#### Wat te doen:
Kun je de regels van alle records hieronder woordelijk citeren, zonder de afbeeldingen over te nemen?

#### Invoer:
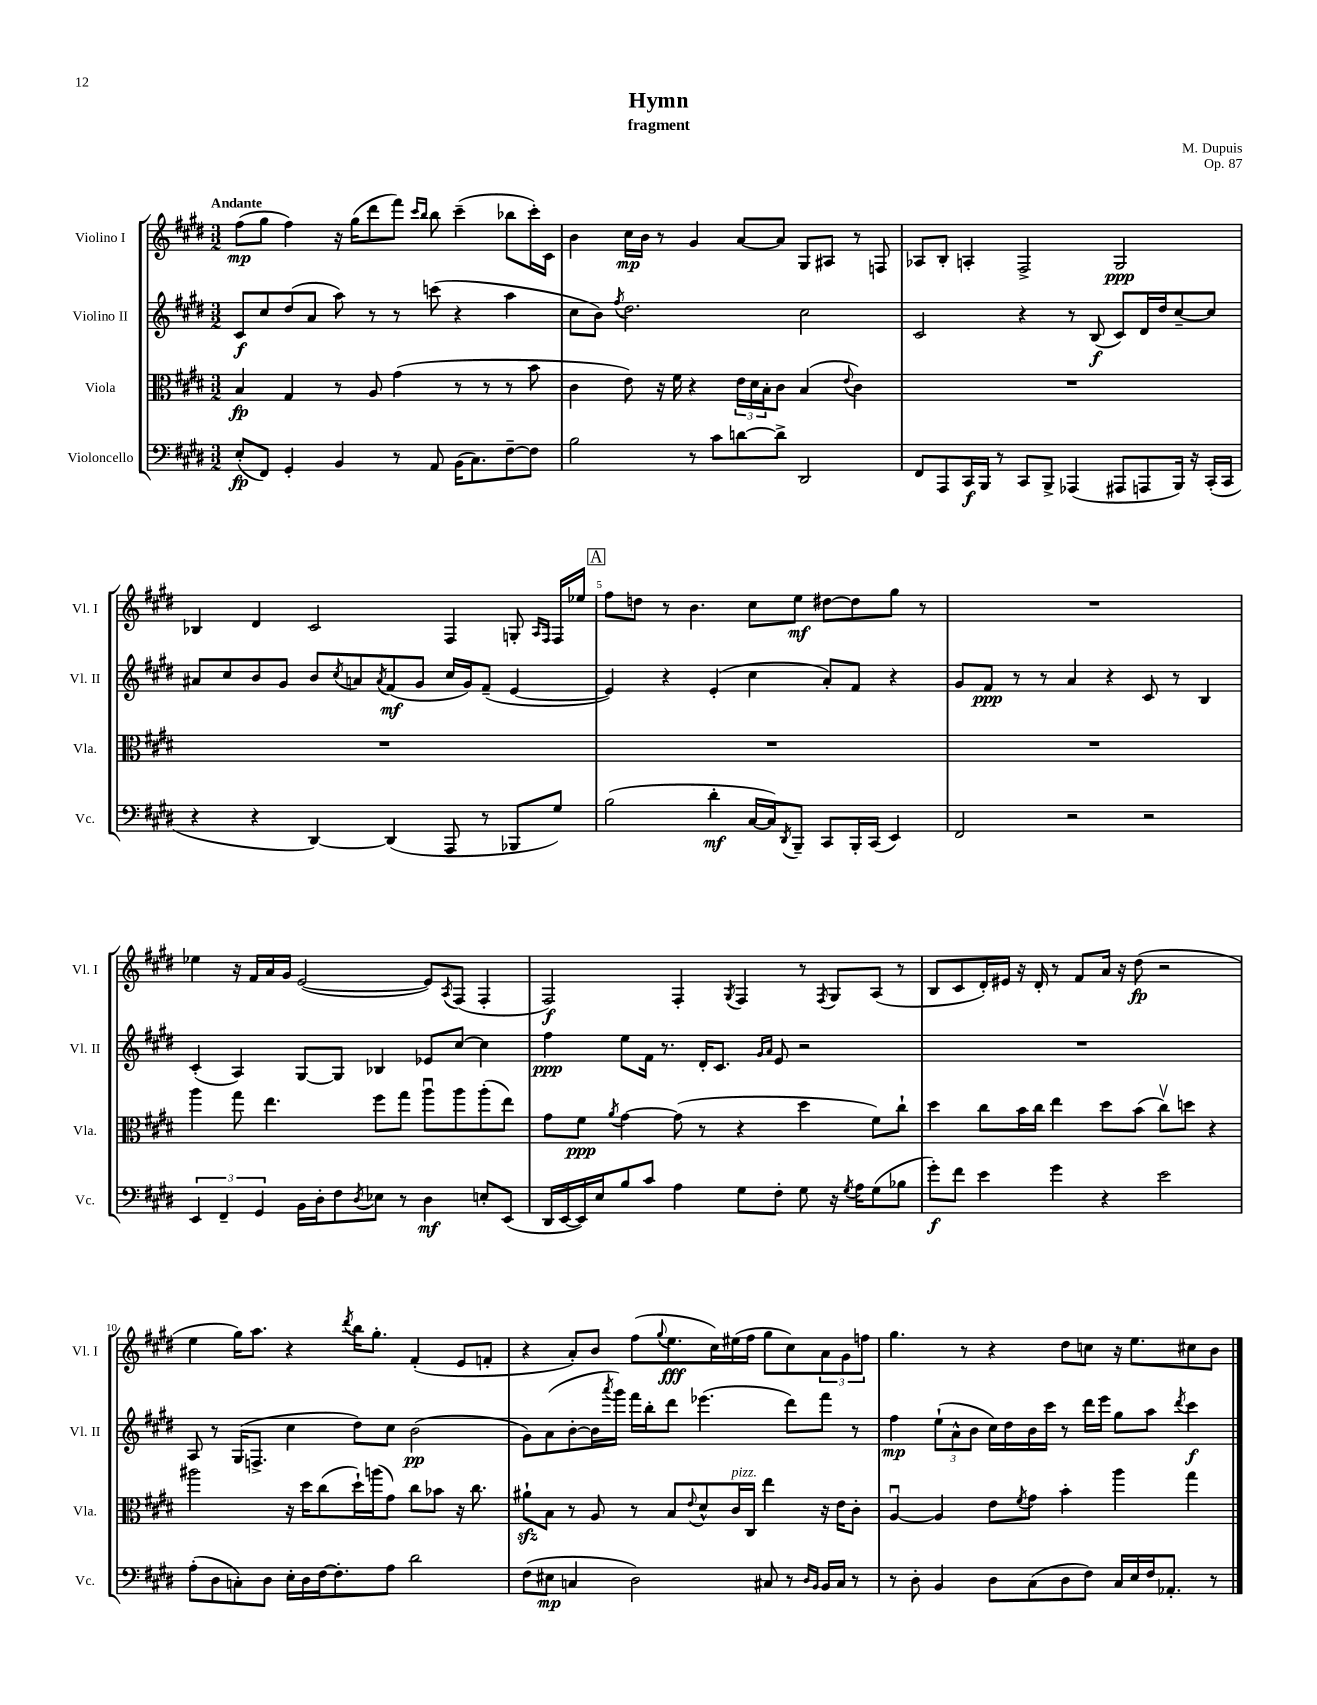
\header { title = "Hymn" composer = "M. Dupuis" subtitle = "fragment" opus = "Op. 87" }
<<
\new StaffGroup <<
\new Staff = "s0" \with { instrumentName = "Violino I" shortInstrumentName = "Vl. I" } {
    \clef treble \key e \major \numericTimeSignature \time 3/2 \tempo "Andante"
    fis''8\mp( gis''8 fis''4) r16 gis''16( dis'''8 fis'''8) \grace { cis'''16 b''16 } b''8 cis'''4--( bes''8 cis'''16-.) cis'16 |
    b'4 cis''16\mp b'16 r8 gis'4 a'8~ a'8 gis8 ais8 r8 f8 |
    aes8 b8-. a4-. fis2-> gis2\ppp |
    bes4 dis'4 cis'2 fis4 g8-. \grace { a16 fis16 } fis16 ees''16 |
    \mark \markup { \box "A" } fis''8 d''8 r8 b'4. cis''8 e''8\mf dis''8~ dis''8 gis''8 r8 |
    R1. |
    ees''4 r16 fis'16 a'16 gis'16 e'2~( e'8) \acciaccatura { a8 } fis8( fis4-. |
    fis2\f) fis4-. \acciaccatura { gis8 } fis4 r8 \acciaccatura { fis8 } gis8 a8( r8 |
    b8 cis'8 dis'16-.) eis'16 r16 dis'16-. r8 fis'8 a'16 r16 dis''8\fp( r2 |
    e''4 gis''16) a''8. r4 \acciaccatura { dis'''8 } b''16 gis''8.-. fis'4-.( e'8 f'8-. |
    r4 a'8-.) b'8 fis''8( \appoggiatura { gis''8 } e''8.\fff cis''16) eis''16( fis''16 gis''8 cis''8) \tuplet 3/2 { a'8 gis'8 f''8 } |
    gis''4. r8 r4 dis''8 c''8 r16 e''8. cis''8 b'8 \bar "|." |
}
\new Staff = "s1" \with { instrumentName = "Violino II" shortInstrumentName = "Vl. II" } {
    \clef treble \key e \major \numericTimeSignature \time 3/2
    cis'8\f cis''8 dis''8( a'8 a''8) r8 r8 c'''8( r4 a''4 |
    cis''8 b'8) \acciaccatura { fis''8 } dis''2. cis''2 |
    cis'2 r4 r8 b8\f( cis'8) dis'16 dis''16 cis''8~-- cis''8 |
    ais'8 cis''8 b'8 gis'8 b'8 \acciaccatura { cis''8 } a'8 \acciaccatura { a'8 } fis'8\mf( gis'8 cis''16 gis'16) fis'8--( e'4~ |
    \mark \markup { \box "A" } e'4) r4 e'4-.( cis''4 a'8-.) fis'8 r4 |
    gis'8 fis'8\ppp r8 r8 a'4 r4 cis'8 r8 b4 |
    cis'4-.( a4) gis8~ gis8 bes4 ees'8 cis''8~ cis''4 |
    fis''4\ppp e''8 fis'16 r8. dis'16-. cis'8. \grace { gis'16 a'16 } e'8 r2 |
    R1. |
    a8 r8 gis16( f8.-> cis''4 dis''8) cis''8 b'2\pp( |
    gis'8) a'8( b'8~-. b'16 \acciaccatura { a'''8 } gis'''16) fis'''16 b''16-. dis'''8 ees'''4.( dis'''8) fis'''8 r8 |
    fis''4\mp \tuplet 3/2 { e''8-!( a'8-^ b'8 } cis''16) dis''16 b'16 cis'''16 r8 dis'''16 e'''16 gis''8 a''8 \acciaccatura { dis'''8 } cis'''4\f \bar "|." |
}
\new Staff = "s2" \with { instrumentName = "Viola" shortInstrumentName = "Vla." } {
    \clef alto \key e \major \numericTimeSignature \time 3/2
    b4\fp gis4 r8 a8 gis'4( r8 r8 r8 b'8 |
    cis'4 e'8) r16 fis'16 r4 \tuplet 3/2 { e'16 dis'16 b16-. } cis'8 b4( \appoggiatura { e'8 } cis'4) |
    R1. |
    R1. |
    \mark \markup { \box "A" } R1. |
    R1. |
    a''4 gis''8 e''4. fis''8 gis''8 a''8\downbow a''8 a''8-.( e''8) |
    gis'8 fis'8\ppp \acciaccatura { a'8 } gis'4~ gis'8( r8 r4 dis''4 fis'8) cis''8-! |
    dis''4 cis''8 b'16 cis''16 e''4 dis''8 b'8( cis''8\upbow) d''8 r4 |
    ais''2 r16 dis''16 cis''8( dis''16-!) a''16( gis'8) cis''8 bes'8 r16 cis''8. |
    ais'8-!\sfz b8 r8 a8 r8 b8 \appoggiatura { e'8 } dis'8-^ cis'16^\markup { \italic "pizz." } cis16 e''4 r16 e'16 cis'8-. |
    a4~\downbow a4 e'8 \acciaccatura { fis'8 } gis'8 b'4-. a''4 gis''4 \bar "|." |
}
\new Staff = "s3" \with { instrumentName = "Violoncello" shortInstrumentName = "Vc." } {
    \clef bass \key e \major \numericTimeSignature \time 3/2
    e8-.\fp( fis,8) gis,4-. b,4 r8 a,8 b,16( cis8.) fis8~-- fis8 |
    b2 r8 cis'8 d'8~ d'8-> dis,2 |
    fis,8 a,,8 cis,16\f b,,16 r8 cis,8 b,,8-> aes,,4( ais,,8 a,,8 b,,16) r16 cis,16-.( cis,16 |
    r4 r4 dis,4~) dis,4( a,,8 r8 bes,,8 gis8) |
    \mark \markup { \box "A" } b2( dis'4-.\mf cis16~ cis16) \acciaccatura { dis,8 } b,,8-- cis,8 b,,16-. cis,16( e,4) |
    fis,2 r2 r2 |
    \tuplet 3/2 { e,4 fis,4-- gis,4 } b,16 dis16-. fis8 \acciaccatura { dis8 } ees8 r8 dis4\mf e8-. e,8( |
    dis,16 e,16~ e,16) e16 b8 cis'8 a4 gis8 fis8-. gis8 r16 \acciaccatura { gis8 } a16 gis8( bes8 |
    gis'8-.\f) fis'8 e'4 gis'4 r4 e'2 |
    a8-.( dis8 c8-.) dis8 e16-. dis16 fis16~ fis8.-. a8 dis'2 |
    fis8( eis8\mp c4 dis2) cis8 r8 \grace { dis16 b,16 } b,16 cis16 r8 |
    r8 dis8-. b,4 dis8 cis8( dis8 fis8) cis16 e16 fis16 aes,8.-. r8 \bar "|." |
}
>>
>>
\layout { \context { \Score \override BarNumber.break-visibility = ##(#f #t #t) barNumberVisibility = #(every-nth-bar-number-visible 5) } }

#### Juiste antwoord:
\header { title = "Hymn" composer = "M. Dupuis" subtitle = "fragment" opus = "Op. 87" }
<<
\new StaffGroup <<
\new Staff = "s0" \with { instrumentName = "Violino I" shortInstrumentName = "Vl. I" } {
    \clef treble \key e \major \numericTimeSignature \time 3/2 \tempo "Andante"
    fis''8\mp( gis''8 fis''4) r16 gis''16( dis'''8 fis'''8) \grace { cis'''16 b''16 } b''8 cis'''4--( bes''8 cis'''16-.) cis'16 |
    b'4 cis''16\mp b'16 r8 gis'4 a'8~ a'8 gis8 ais8 r8 f8 |
    aes8 b8-. a4-. fis2-> gis2\ppp |
    bes4 dis'4 cis'2 fis4 g8-. \grace { a16 fis16 } fis16 ees''16 |
    \mark \markup { \box "A" } fis''8 d''8 r8 b'4. cis''8 e''8\mf dis''8~ dis''8 gis''8 r8 |
    R1. |
    ees''4 r16 fis'16 a'16 gis'16 e'2~( e'8) \acciaccatura { a8 } fis8( fis4-. |
    fis2\f) fis4-. \acciaccatura { gis8 } fis4 r8 \acciaccatura { fis8 } gis8 a8( r8 |
    b8 cis'8 dis'16-.) eis'16 r16 dis'16-. r8 fis'8 a'16 r16 dis''8\fp( r2 |
    e''4 gis''16) a''8. r4 \acciaccatura { dis'''8 } b''16 gis''8.-. fis'4-.( e'8 f'8-. |
    r4 a'8-.) b'8 fis''8( \appoggiatura { gis''8 } e''8.\fff cis''16) eis''16( fis''16 gis''8 cis''8) \tuplet 3/2 { a'8 gis'8 f''8 } |
    gis''4. r8 r4 dis''8 c''8 r16 e''8. cis''8 b'8 \bar "|." |
}
\new Staff = "s1" \with { instrumentName = "Violino II" shortInstrumentName = "Vl. II" } {
    \clef treble \key e \major \numericTimeSignature \time 3/2
    cis'8\f cis''8 dis''8( a'8 a''8) r8 r8 c'''8( r4 a''4 |
    cis''8 b'8) \acciaccatura { fis''8 } dis''2. cis''2 |
    cis'2 r4 r8 b8\f( cis'8) dis'16 dis''16 cis''8~-- cis''8 |
    ais'8 cis''8 b'8 gis'8 b'8 \acciaccatura { cis''8 } a'8 \acciaccatura { a'8 } fis'8\mf( gis'8 cis''16 gis'16) fis'8--( e'4~ |
    \mark \markup { \box "A" } e'4) r4 e'4-.( cis''4 a'8-.) fis'8 r4 |
    gis'8 fis'8\ppp r8 r8 a'4 r4 cis'8 r8 b4 |
    cis'4-.( a4) gis8~ gis8 bes4 ees'8 cis''8~ cis''4 |
    fis''4\ppp e''8 fis'16 r8. dis'16-. cis'8. \grace { gis'16 a'16 } e'8 r2 |
    R1. |
    a8 r8 gis16( f8.-> cis''4 dis''8) cis''8 b'2\pp( |
    gis'8) a'8( b'8~-. b'16 \acciaccatura { a'''8 } gis'''16) fis'''16 b''16-. dis'''8 ees'''4.( dis'''8) fis'''8 r8 |
    fis''4\mp \tuplet 3/2 { e''8-!( a'8-^ b'8 } cis''16) dis''16 b'16 cis'''16 r8 dis'''16 e'''16 gis''8 a''8 \acciaccatura { dis'''8 } cis'''4\f \bar "|." |
}
\new Staff = "s2" \with { instrumentName = "Viola" shortInstrumentName = "Vla." } {
    \clef alto \key e \major \numericTimeSignature \time 3/2
    b4\fp gis4 r8 a8 gis'4( r8 r8 r8 b'8 |
    cis'4 e'8) r16 fis'16 r4 \tuplet 3/2 { e'16 dis'16 b16-. } cis'8 b4( \appoggiatura { e'8 } cis'4) |
    R1. |
    R1. |
    \mark \markup { \box "A" } R1. |
    R1. |
    a''4 gis''8 e''4. fis''8 gis''8 a''8\downbow a''8 a''8-.( e''8) |
    gis'8 fis'8\ppp \acciaccatura { a'8 } gis'4~ gis'8( r8 r4 dis''4 fis'8) cis''8-! |
    dis''4 cis''8 b'16 cis''16 e''4 dis''8 b'8( cis''8\upbow) d''8 r4 |
    ais''2 r16 dis''16 cis''8( dis''16-!) a''16( gis'8) cis''8 bes'8 r16 cis''8. |
    ais'8-!\sfz b8 r8 a8 r8 b8 \appoggiatura { e'8 } dis'8-^ cis'16^\markup { \italic "pizz." } cis16 e''4 r16 e'16 cis'8-. |
    a4~\downbow a4 e'8 \acciaccatura { fis'8 } gis'8 b'4-. a''4 gis''4 \bar "|." |
}
\new Staff = "s3" \with { instrumentName = "Violoncello" shortInstrumentName = "Vc." } {
    \clef bass \key e \major \numericTimeSignature \time 3/2
    e8-.\fp( fis,8) gis,4-. b,4 r8 a,8 b,16( cis8.) fis8~-- fis8 |
    b2 r8 cis'8 d'8~ d'8-> dis,2 |
    fis,8 a,,8 cis,16\f b,,16 r8 cis,8 b,,8-> aes,,4( ais,,8 a,,8 b,,16) r16 cis,16-.( cis,16 |
    r4 r4 dis,4~) dis,4( a,,8 r8 bes,,8 gis8) |
    \mark \markup { \box "A" } b2( dis'4-.\mf cis16~ cis16) \acciaccatura { dis,8 } b,,8-- cis,8 b,,16-. cis,16( e,4) |
    fis,2 r2 r2 |
    \tuplet 3/2 { e,4 fis,4-- gis,4 } b,16 dis16-. fis8 \acciaccatura { dis8 } ees8 r8 dis4\mf e8-. e,8( |
    dis,16 e,16~ e,16) e16 b8 cis'8 a4 gis8 fis8-. gis8 r16 \acciaccatura { gis8 } a16 gis8( bes8 |
    gis'8-.\f) fis'8 e'4 gis'4 r4 e'2 |
    a8-.( dis8 c8-.) dis8 e16-. dis16 fis16~ fis8.-. a8 dis'2 |
    fis8( eis8\mp c4 dis2) cis8 r8 \grace { dis16 b,16 } b,16 cis16 r8 |
    r8 dis8-. b,4 dis8 cis8( dis8 fis8) cis16 e16 fis16 aes,8.-. r8 \bar "|." |
}
>>
>>
\layout { \context { \Score \override BarNumber.break-visibility = ##(#f #t #t) barNumberVisibility = #(every-nth-bar-number-visible 5) } }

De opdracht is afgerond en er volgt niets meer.